- [Prompt]
Set down exactly the lines of the listing below, please, beginning with the first and ending with the line that holds "moved | Lineal/rosa".
━━━━━━━━
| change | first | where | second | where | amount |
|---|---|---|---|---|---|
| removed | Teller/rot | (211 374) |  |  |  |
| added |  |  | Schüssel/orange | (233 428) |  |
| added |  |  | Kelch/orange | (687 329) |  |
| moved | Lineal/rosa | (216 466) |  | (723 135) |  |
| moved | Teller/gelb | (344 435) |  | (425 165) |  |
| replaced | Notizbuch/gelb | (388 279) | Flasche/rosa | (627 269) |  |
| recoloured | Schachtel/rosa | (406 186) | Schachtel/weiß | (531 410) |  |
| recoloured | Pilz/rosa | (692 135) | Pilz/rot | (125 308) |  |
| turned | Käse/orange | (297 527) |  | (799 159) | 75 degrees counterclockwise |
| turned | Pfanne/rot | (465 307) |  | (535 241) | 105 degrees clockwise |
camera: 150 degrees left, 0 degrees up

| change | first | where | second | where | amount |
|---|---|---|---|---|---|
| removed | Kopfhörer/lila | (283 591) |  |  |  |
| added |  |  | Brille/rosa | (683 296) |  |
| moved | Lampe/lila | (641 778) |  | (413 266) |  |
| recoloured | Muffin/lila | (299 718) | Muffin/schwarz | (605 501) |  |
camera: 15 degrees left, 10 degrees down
━━━━━━━━
- [Exercise output]
| change | first | where | second | where | amount |
|---|---|---|---|---|---|
| removed | Teller/rot | (211 374) |  |  |  |
| added |  |  | Schüssel/orange | (233 428) |  |
| added |  |  | Kelch/orange | (687 329) |  |
| moved | Lineal/rosa | (216 466) |  | (723 135) |  |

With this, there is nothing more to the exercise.